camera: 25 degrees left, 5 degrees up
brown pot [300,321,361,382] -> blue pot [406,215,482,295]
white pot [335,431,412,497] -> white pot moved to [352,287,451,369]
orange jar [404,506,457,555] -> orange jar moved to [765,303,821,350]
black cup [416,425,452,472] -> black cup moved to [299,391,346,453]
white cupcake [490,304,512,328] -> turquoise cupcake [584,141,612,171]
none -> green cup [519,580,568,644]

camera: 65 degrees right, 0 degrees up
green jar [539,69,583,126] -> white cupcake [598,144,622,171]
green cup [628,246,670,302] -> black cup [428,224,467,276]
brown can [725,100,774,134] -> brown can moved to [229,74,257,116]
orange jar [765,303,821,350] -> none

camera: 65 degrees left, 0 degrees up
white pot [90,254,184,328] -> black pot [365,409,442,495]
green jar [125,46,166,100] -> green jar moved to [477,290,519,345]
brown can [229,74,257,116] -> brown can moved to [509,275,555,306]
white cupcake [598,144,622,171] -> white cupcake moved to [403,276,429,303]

▸ TASK STATEMENT
Could you repeat exactly the lines in the listing above from the one with "none -> green cup [519,580,568,644]" down to the one with "white pot [90,254,184,328]"? Include both of those lines.

▸ SOLUTION TO THIS EXERCISE
none -> green cup [519,580,568,644]

camera: 65 degrees right, 0 degrees up
green jar [539,69,583,126] -> white cupcake [598,144,622,171]
green cup [628,246,670,302] -> black cup [428,224,467,276]
brown can [725,100,774,134] -> brown can moved to [229,74,257,116]
orange jar [765,303,821,350] -> none

camera: 65 degrees left, 0 degrees up
white pot [90,254,184,328] -> black pot [365,409,442,495]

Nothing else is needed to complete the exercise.